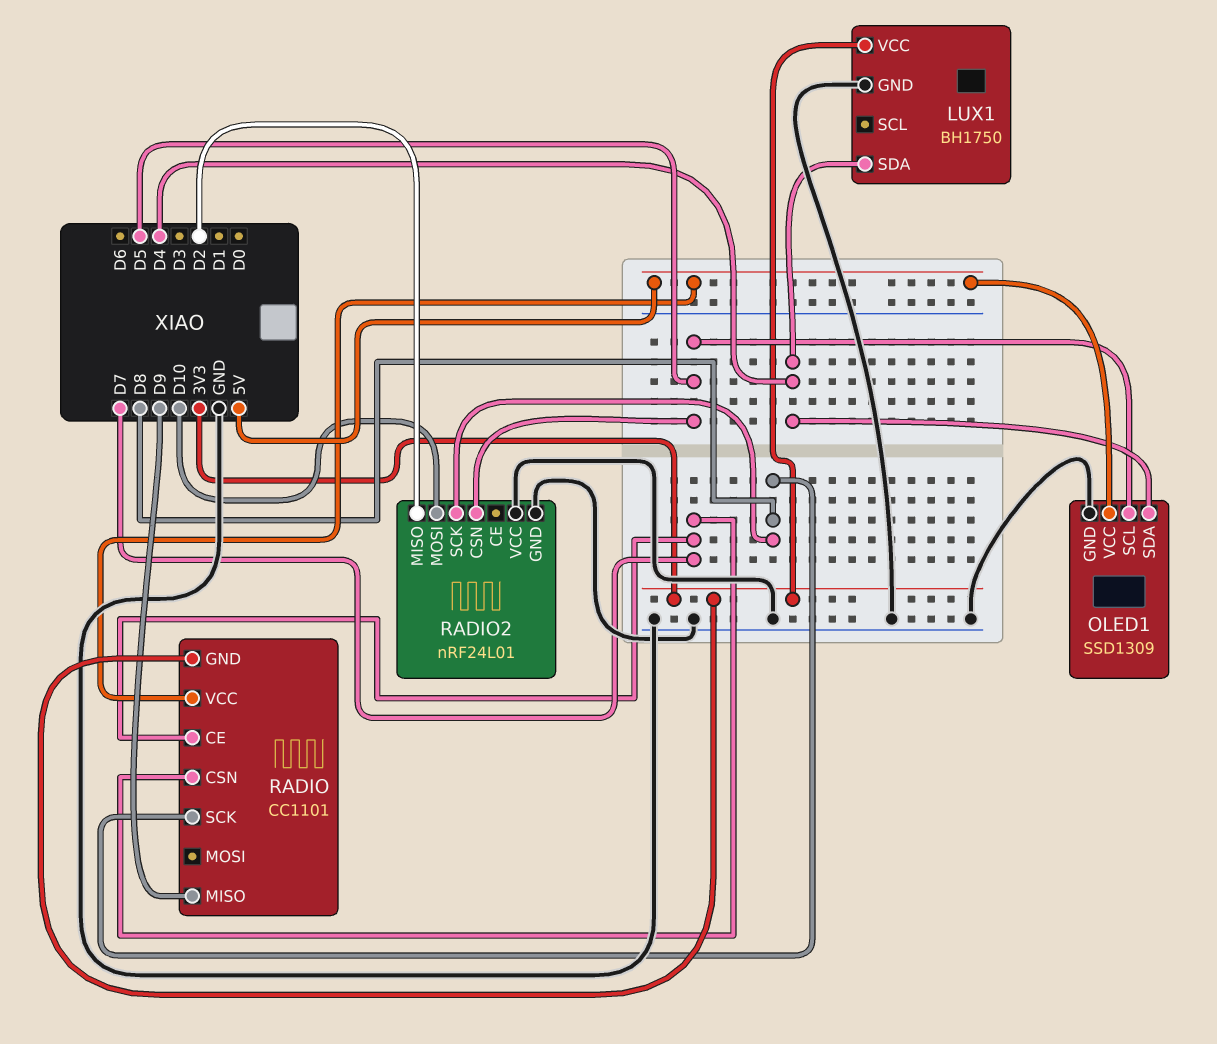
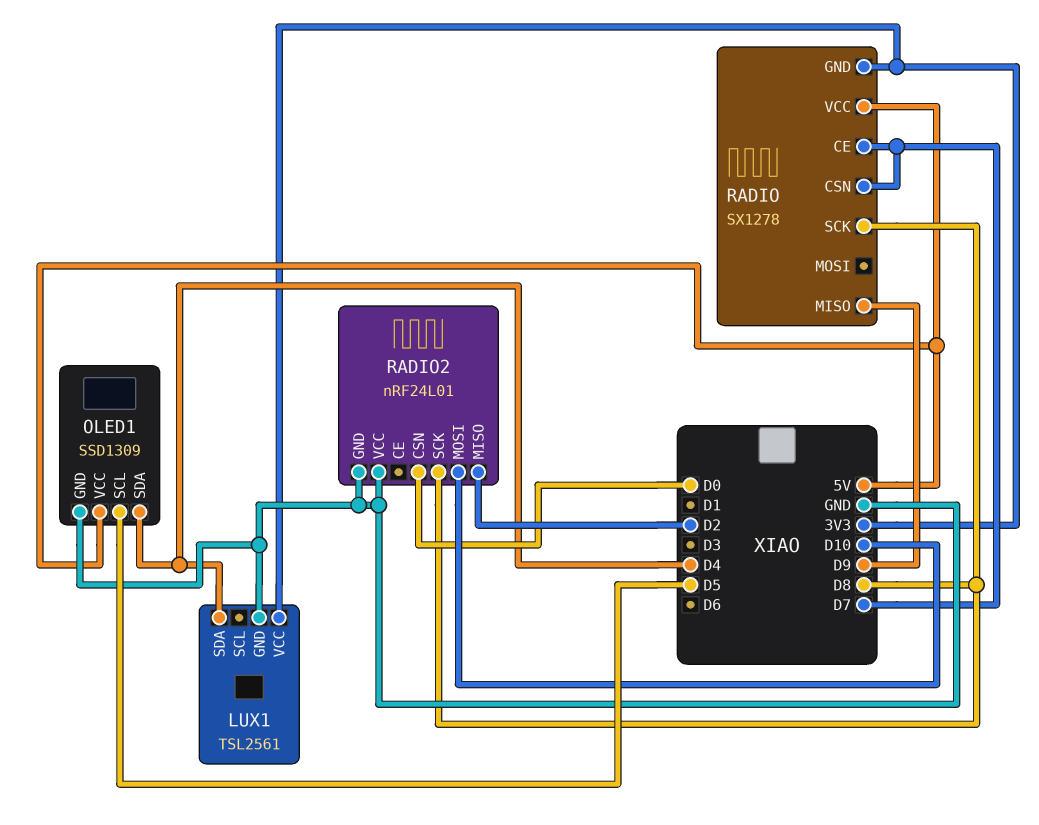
LUX1: BH1750 -> TSL2561
RADIO: CC1101 -> SX1278
RADIO2 pin CSN: D5 -> D0

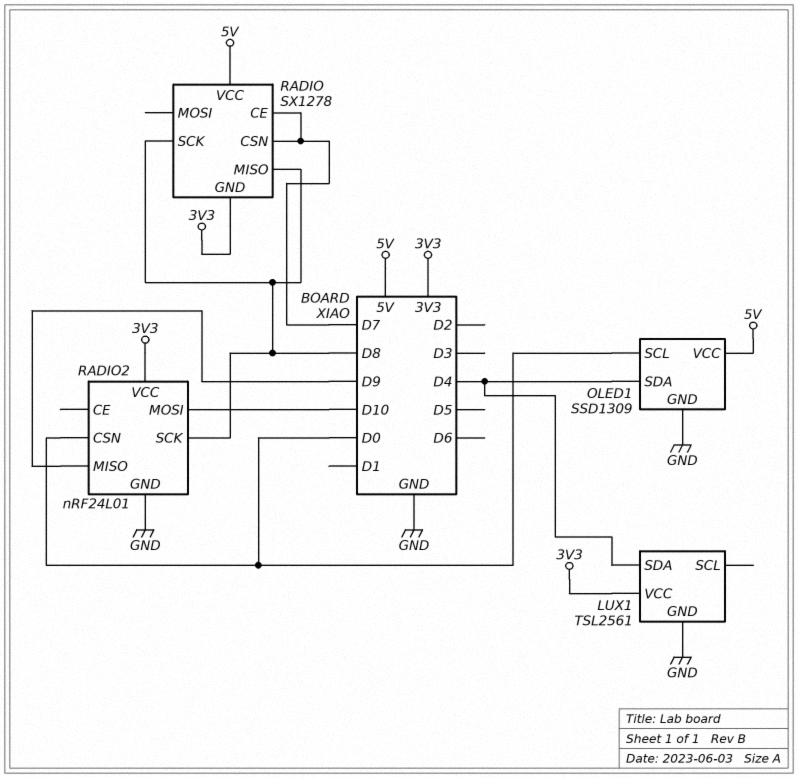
OLED1 pin SCL: D5 -> D0
RADIO pin MISO: D9 -> D8
RADIO2 pin MISO: D2 -> D9
RADIO2 pin VCC: GND -> 3V3

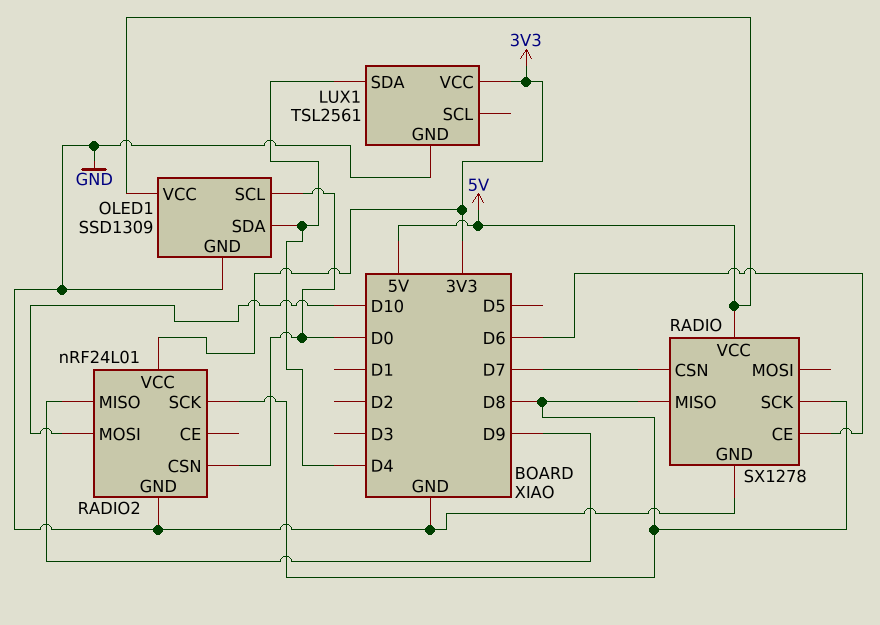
RADIO pin CE: D7 -> D6
RADIO pin GND: 3V3 -> GND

----

▶ [AIM OF THE TASK]: The expected output is the complete listing, word for word, without any picture.

▶ [RESPONSE]:
LUX1: BH1750 -> TSL2561
RADIO: CC1101 -> SX1278
RADIO2 pin CSN: D5 -> D0

OLED1 pin SCL: D5 -> D0
RADIO pin MISO: D9 -> D8
RADIO2 pin MISO: D2 -> D9
RADIO2 pin VCC: GND -> 3V3

RADIO pin CE: D7 -> D6
RADIO pin GND: 3V3 -> GND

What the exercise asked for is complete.